**CHALLENGE**
Copy the lines below verbatim, omitting the pictures from your answer.

Dataset items
-- START --

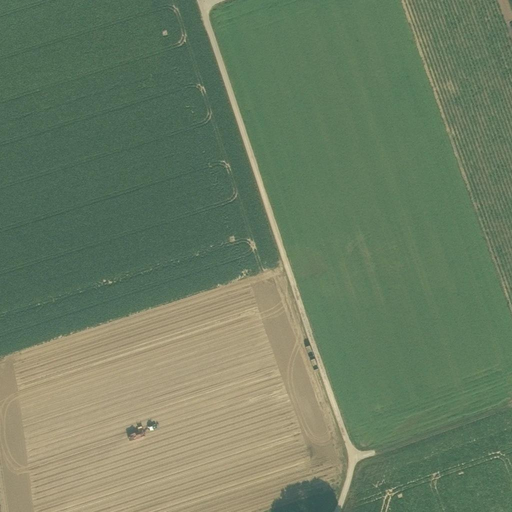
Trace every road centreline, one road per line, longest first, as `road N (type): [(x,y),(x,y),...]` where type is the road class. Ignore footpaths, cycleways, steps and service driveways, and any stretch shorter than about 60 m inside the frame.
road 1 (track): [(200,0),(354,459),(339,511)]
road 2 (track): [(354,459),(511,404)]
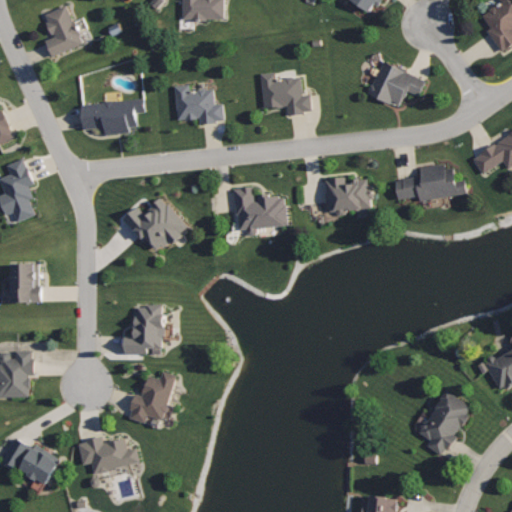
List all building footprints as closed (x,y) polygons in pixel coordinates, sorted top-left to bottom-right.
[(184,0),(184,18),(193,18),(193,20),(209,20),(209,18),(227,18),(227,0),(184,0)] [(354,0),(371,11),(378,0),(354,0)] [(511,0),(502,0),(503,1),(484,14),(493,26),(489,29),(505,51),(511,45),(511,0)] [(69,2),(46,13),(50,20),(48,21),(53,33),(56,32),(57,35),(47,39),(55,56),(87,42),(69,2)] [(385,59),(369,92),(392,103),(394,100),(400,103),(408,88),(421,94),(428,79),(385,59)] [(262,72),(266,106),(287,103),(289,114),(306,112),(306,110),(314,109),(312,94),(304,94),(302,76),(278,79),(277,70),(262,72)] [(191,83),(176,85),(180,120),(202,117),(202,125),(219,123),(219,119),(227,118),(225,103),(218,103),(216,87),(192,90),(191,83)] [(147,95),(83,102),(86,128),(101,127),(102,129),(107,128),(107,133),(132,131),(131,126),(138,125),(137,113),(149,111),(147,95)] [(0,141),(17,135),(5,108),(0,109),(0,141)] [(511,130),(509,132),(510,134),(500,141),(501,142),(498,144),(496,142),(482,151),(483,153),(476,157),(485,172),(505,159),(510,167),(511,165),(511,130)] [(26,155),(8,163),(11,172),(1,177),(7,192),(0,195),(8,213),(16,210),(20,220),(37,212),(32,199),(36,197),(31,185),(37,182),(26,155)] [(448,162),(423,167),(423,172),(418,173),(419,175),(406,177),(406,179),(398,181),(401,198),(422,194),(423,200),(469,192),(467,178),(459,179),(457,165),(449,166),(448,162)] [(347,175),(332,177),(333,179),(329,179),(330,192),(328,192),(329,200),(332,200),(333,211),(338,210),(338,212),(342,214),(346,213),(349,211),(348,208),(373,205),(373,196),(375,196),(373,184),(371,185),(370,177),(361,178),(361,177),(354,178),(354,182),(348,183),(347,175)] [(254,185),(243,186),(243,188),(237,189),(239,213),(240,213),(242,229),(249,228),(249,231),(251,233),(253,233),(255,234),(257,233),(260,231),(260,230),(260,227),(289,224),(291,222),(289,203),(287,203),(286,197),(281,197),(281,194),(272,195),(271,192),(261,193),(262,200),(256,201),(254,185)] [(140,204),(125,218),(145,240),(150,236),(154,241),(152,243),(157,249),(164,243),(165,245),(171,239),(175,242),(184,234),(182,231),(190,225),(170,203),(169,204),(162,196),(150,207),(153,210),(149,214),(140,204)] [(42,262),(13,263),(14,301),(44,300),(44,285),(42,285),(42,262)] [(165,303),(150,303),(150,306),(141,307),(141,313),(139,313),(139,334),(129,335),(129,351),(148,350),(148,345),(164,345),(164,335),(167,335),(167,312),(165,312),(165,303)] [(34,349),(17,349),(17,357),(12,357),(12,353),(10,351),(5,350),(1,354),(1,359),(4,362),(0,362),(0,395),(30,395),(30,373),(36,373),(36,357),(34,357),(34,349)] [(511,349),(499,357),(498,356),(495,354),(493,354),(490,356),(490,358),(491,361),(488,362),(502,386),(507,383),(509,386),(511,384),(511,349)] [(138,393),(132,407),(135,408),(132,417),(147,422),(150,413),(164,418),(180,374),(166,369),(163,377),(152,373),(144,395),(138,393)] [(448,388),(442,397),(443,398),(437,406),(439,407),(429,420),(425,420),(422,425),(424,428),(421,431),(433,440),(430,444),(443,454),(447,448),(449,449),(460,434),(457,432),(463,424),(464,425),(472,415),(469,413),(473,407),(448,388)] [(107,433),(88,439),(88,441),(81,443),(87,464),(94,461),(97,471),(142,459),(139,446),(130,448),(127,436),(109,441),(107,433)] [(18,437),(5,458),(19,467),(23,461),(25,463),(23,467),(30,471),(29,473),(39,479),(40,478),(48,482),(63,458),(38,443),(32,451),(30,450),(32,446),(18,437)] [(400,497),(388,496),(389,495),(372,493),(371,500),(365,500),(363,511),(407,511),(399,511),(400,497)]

-- END --

**EXERCISE ANSWER**
Trace every road centreline, one road per line, longest first, as `road N (type): [(x,y),(x,y),...]` where type is the road class. Ignore footpaths, cycleways, steps and service driveways, and any stretch shorter than about 60 m inside the frame.
road 1 (track): [(200,0),(354,459),(339,511)]
road 2 (track): [(354,459),(511,404)]
List all building footprints as closed (x,y) polygons in pixel coordinates, sorted top-left to bottom-right.
[(184,0),(184,18),(193,18),(193,20),(209,20),(209,18),(227,18),(227,0),(184,0)] [(354,0),(371,11),(378,0),(354,0)] [(511,0),(502,0),(503,1),(484,14),(493,26),(489,29),(505,51),(511,45),(511,0)] [(69,2),(46,13),(50,20),(48,21),(53,33),(56,32),(57,35),(47,39),(55,56),(87,42),(69,2)] [(385,59),(369,92),(392,103),(394,100),(400,103),(408,88),(421,94),(428,79),(385,59)] [(262,72),(266,106),(287,103),(289,114),(306,112),(306,110),(314,109),(312,94),(304,94),(302,76),(278,79),(277,70),(262,72)] [(191,83),(176,85),(180,120),(202,117),(202,125),(219,123),(219,119),(227,118),(225,103),(218,103),(216,87),(192,90),(191,83)] [(147,95),(83,102),(86,128),(101,127),(102,129),(107,128),(107,133),(132,131),(131,126),(138,125),(137,113),(149,111),(147,95)] [(0,141),(17,135),(5,108),(0,109),(0,141)] [(511,130),(509,132),(510,134),(500,141),(501,142),(498,144),(496,142),(482,151),(483,153),(476,157),(485,172),(505,159),(510,167),(511,165),(511,130)] [(26,155),(8,163),(11,172),(1,177),(7,192),(0,195),(8,213),(16,210),(20,220),(37,212),(32,199),(36,197),(31,185),(37,182),(26,155)] [(448,162),(423,167),(423,172),(418,173),(419,175),(406,177),(406,179),(398,181),(401,198),(422,194),(423,200),(469,192),(467,178),(459,179),(457,165),(449,166),(448,162)] [(347,175),(332,177),(333,179),(329,179),(330,192),(328,192),(329,200),(332,200),(333,211),(338,210),(338,212),(342,214),(346,213),(349,211),(348,208),(373,205),(373,196),(375,196),(373,184),(371,185),(370,177),(361,178),(361,177),(354,178),(354,182),(348,183),(347,175)] [(254,185),(243,186),(243,188),(237,189),(239,213),(240,213),(242,229),(249,228),(249,231),(251,233),(253,233),(255,234),(257,233),(260,231),(260,230),(260,227),(289,224),(291,222),(289,203),(287,203),(286,197),(281,197),(281,194),(272,195),(271,192),(261,193),(262,200),(256,201),(254,185)] [(140,204),(125,218),(145,240),(150,236),(154,241),(152,243),(157,249),(164,243),(165,245),(171,239),(175,242),(184,234),(182,231),(190,225),(170,203),(169,204),(162,196),(150,207),(153,210),(149,214),(140,204)] [(42,262),(13,263),(14,301),(44,300),(44,285),(42,285),(42,262)] [(165,303),(150,303),(150,306),(141,307),(141,313),(139,313),(139,334),(129,335),(129,351),(148,350),(148,345),(164,345),(164,335),(167,335),(167,312),(165,312),(165,303)] [(34,349),(17,349),(17,357),(12,357),(12,353),(10,351),(5,350),(1,354),(1,359),(4,362),(0,362),(0,395),(30,395),(30,373),(36,373),(36,357),(34,357),(34,349)] [(511,349),(499,357),(498,356),(495,354),(493,354),(490,356),(490,358),(491,361),(488,362),(502,386),(507,383),(509,386),(511,384),(511,349)] [(138,393),(132,407),(135,408),(132,417),(147,422),(150,413),(164,418),(180,374),(166,369),(163,377),(152,373),(144,395),(138,393)] [(448,388),(442,397),(443,398),(437,406),(439,407),(429,420),(425,420),(422,425),(424,428),(421,431),(433,440),(430,444),(443,454),(447,448),(449,449),(460,434),(457,432),(463,424),(464,425),(472,415),(469,413),(473,407),(448,388)] [(107,433),(88,439),(88,441),(81,443),(87,464),(94,461),(97,471),(142,459),(139,446),(130,448),(127,436),(109,441),(107,433)] [(18,437),(5,458),(19,467),(23,461),(25,463),(23,467),(30,471),(29,473),(39,479),(40,478),(48,482),(63,458),(38,443),(32,451),(30,450),(32,446),(18,437)] [(400,497),(388,496),(389,495),(372,493),(371,500),(365,500),(363,511),(407,511),(399,511),(400,497)]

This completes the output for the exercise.